What to produce - Return each line of the rows below that contains the word "white".
··· Provided data ···
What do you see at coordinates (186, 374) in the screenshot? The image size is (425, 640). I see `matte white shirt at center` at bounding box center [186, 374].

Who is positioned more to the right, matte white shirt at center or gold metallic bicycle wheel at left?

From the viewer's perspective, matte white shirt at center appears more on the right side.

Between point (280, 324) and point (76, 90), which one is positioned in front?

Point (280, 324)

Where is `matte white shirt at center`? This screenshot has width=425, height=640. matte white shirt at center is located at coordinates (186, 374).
···
Written answer -
What do you see at coordinates (186, 374) in the screenshot? The image size is (425, 640). I see `matte white shirt at center` at bounding box center [186, 374].
Who is positioned more to the right, matte white shirt at center or gold metallic bicycle wheel at left?
From the viewer's perspective, matte white shirt at center appears more on the right side.
Where is `matte white shirt at center`? This screenshot has width=425, height=640. matte white shirt at center is located at coordinates (186, 374).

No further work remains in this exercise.